◆ **ABOUT THIS EXERCISE**:
Show all lines from the material that carry the word "degrees".

Start of DATASET CONTENT

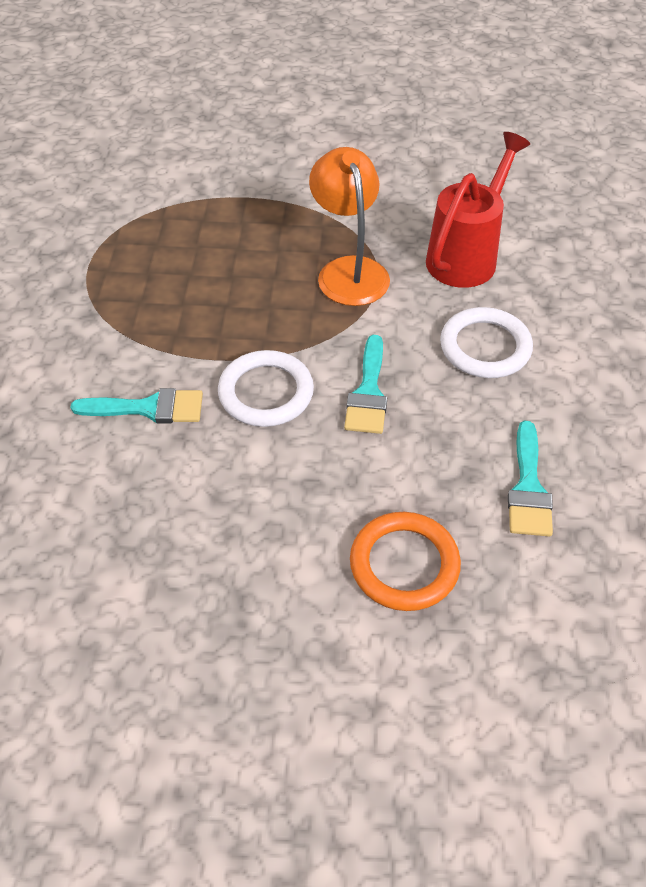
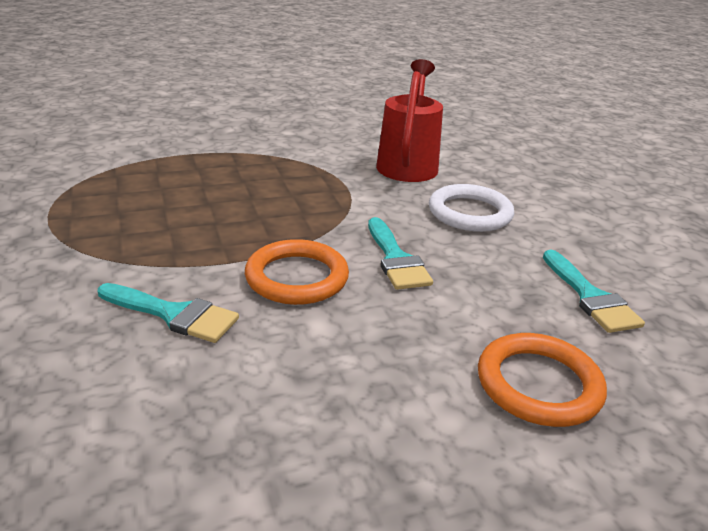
camera: 25 degrees left, 20 degrees down
(148, 408) = (173, 314): turquoise brush -> turquoise brush turned 45 degrees clockwise
(266, 392) = (297, 277): white ring -> orange ring
(349, 270) = (317, 184): orange lamp -> none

End of DATASET CONTENT

◆ **ANSWER BOX**:
camera: 25 degrees left, 20 degrees down
(148, 408) = (173, 314): turquoise brush -> turquoise brush turned 45 degrees clockwise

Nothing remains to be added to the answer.